▶ Task objective: Word for word, repeat the entries, minus the pictures.

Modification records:

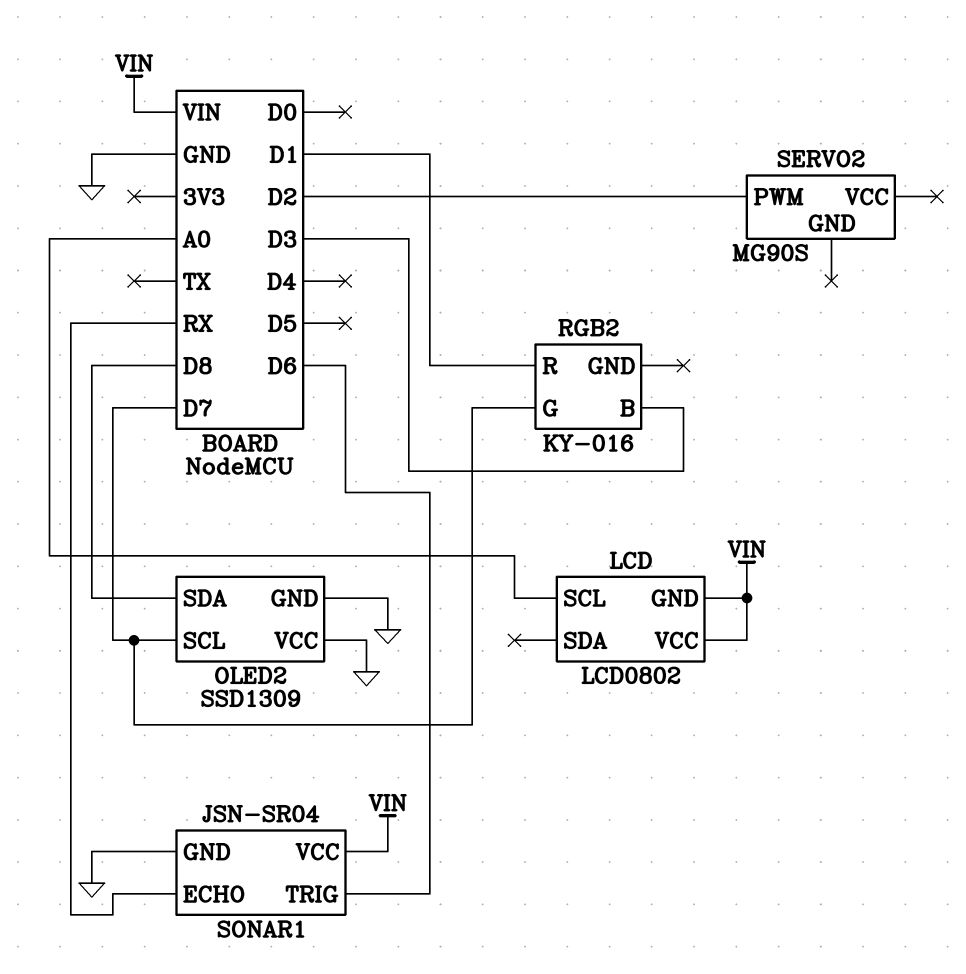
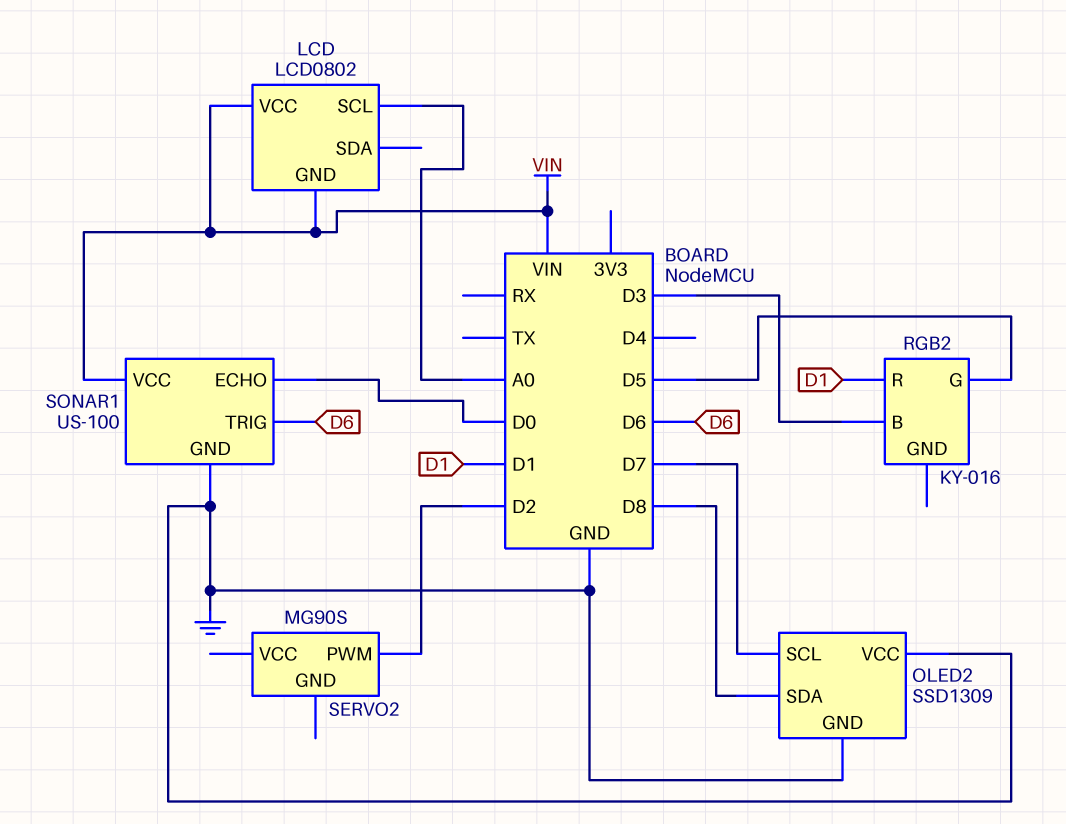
RGB2 pin G: D7 -> D5
SONAR1: JSN-SR04 -> US-100
SONAR1 pin ECHO: RX -> D0

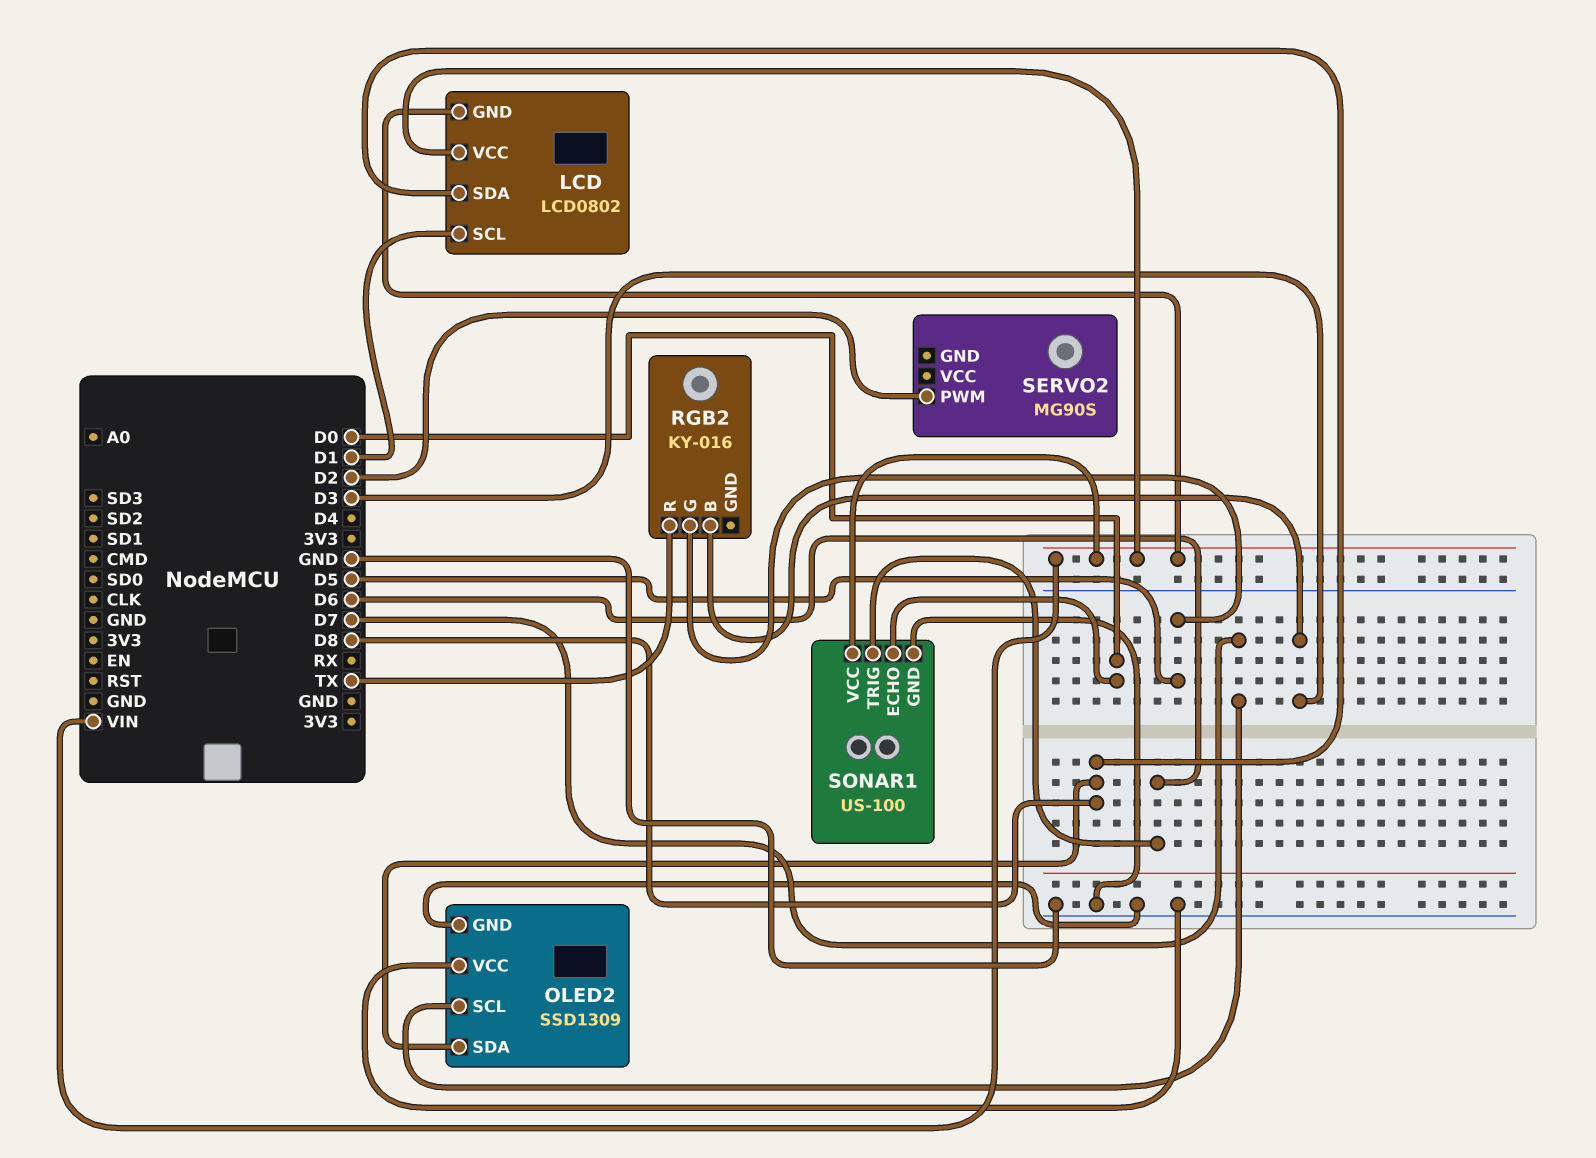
LCD pin SCL: A0 -> D1
LCD pin SDA: none -> D8
RGB2 pin R: D1 -> TX

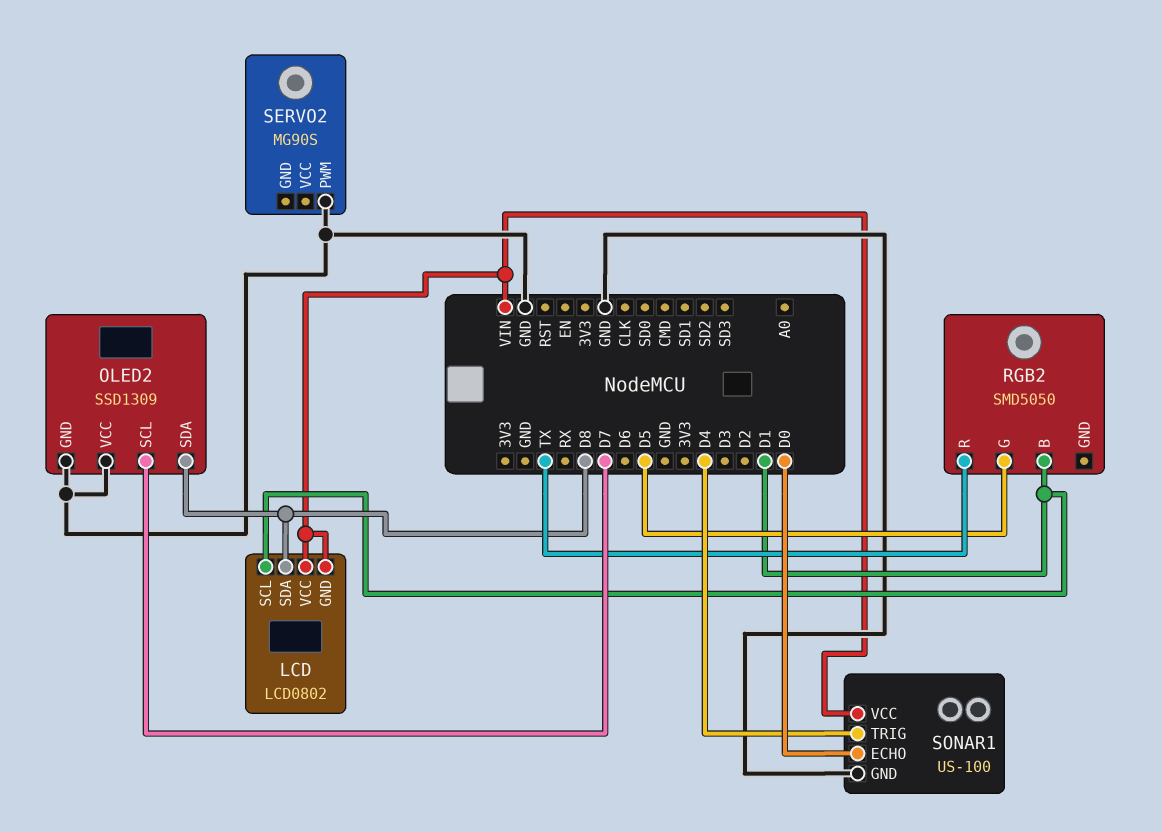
RGB2: KY-016 -> SMD5050
RGB2 pin B: D3 -> D1
SERVO2 pin PWM: D2 -> GND
SONAR1 pin TRIG: D6 -> D4

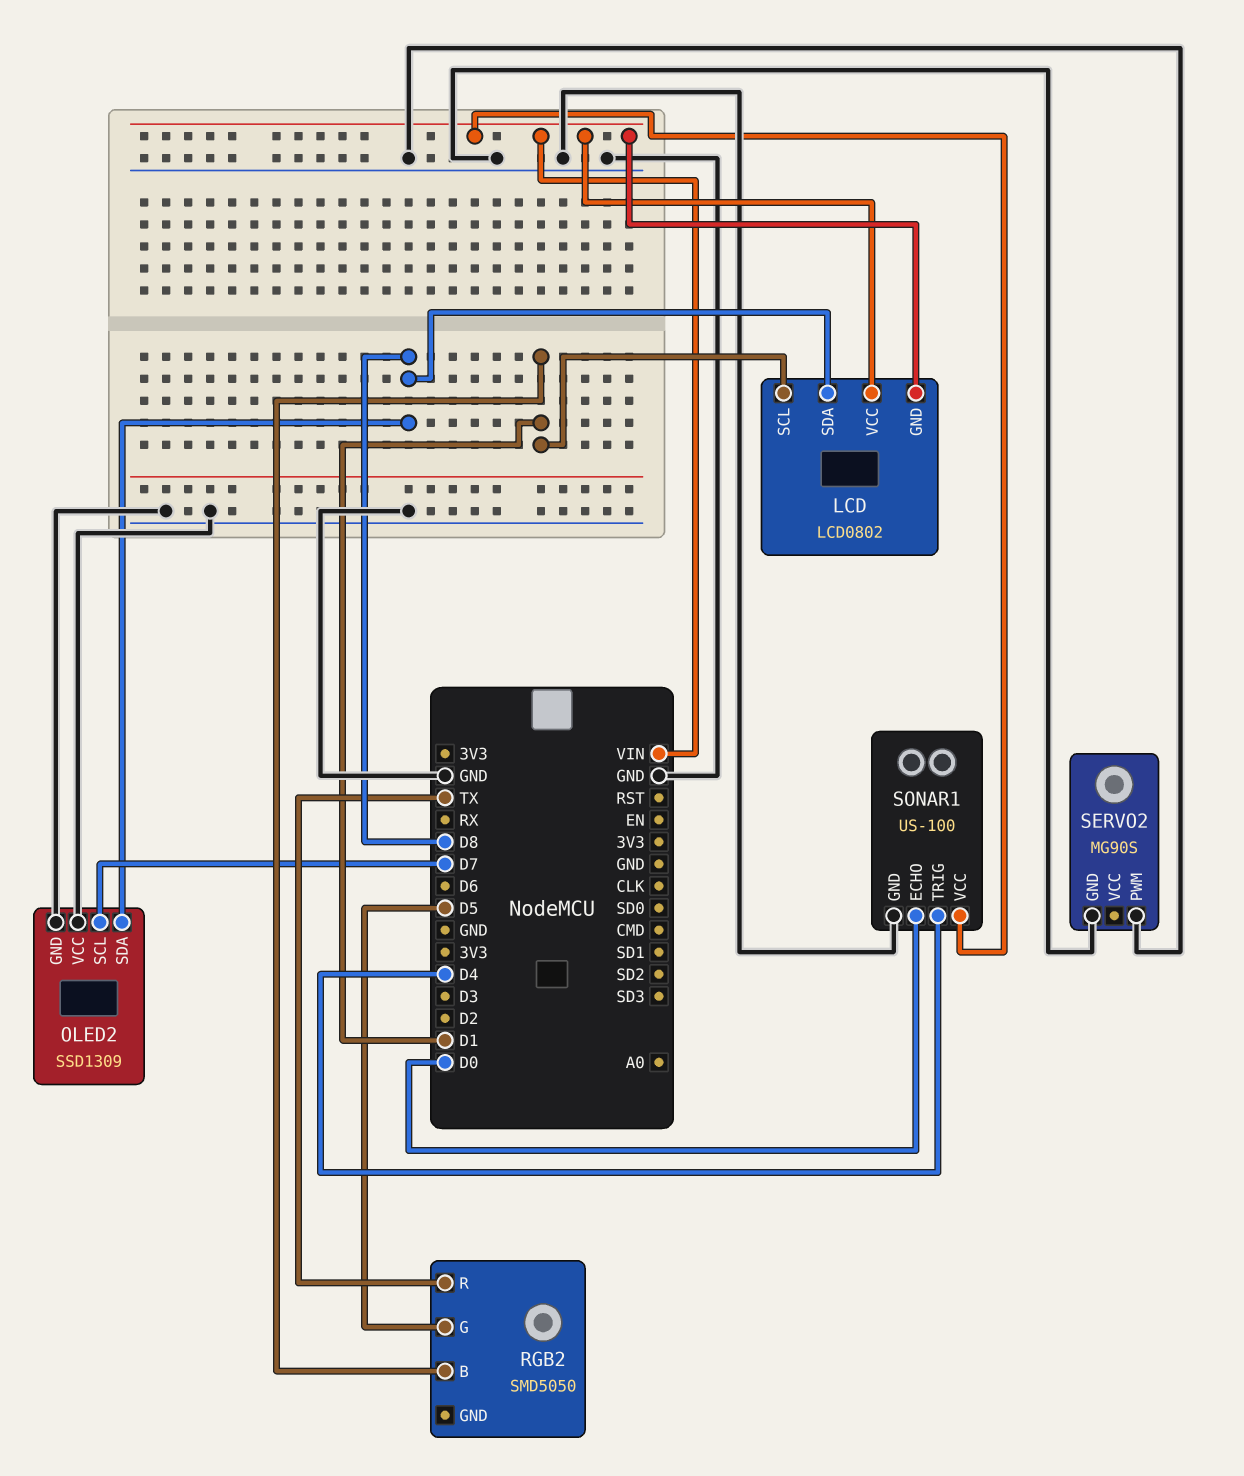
SERVO2 pin GND: none -> GND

▶ Result of this task:
RGB2 pin G: D7 -> D5
SONAR1: JSN-SR04 -> US-100
SONAR1 pin ECHO: RX -> D0

LCD pin SCL: A0 -> D1
LCD pin SDA: none -> D8
RGB2 pin R: D1 -> TX

RGB2: KY-016 -> SMD5050
RGB2 pin B: D3 -> D1
SERVO2 pin PWM: D2 -> GND
SONAR1 pin TRIG: D6 -> D4

SERVO2 pin GND: none -> GND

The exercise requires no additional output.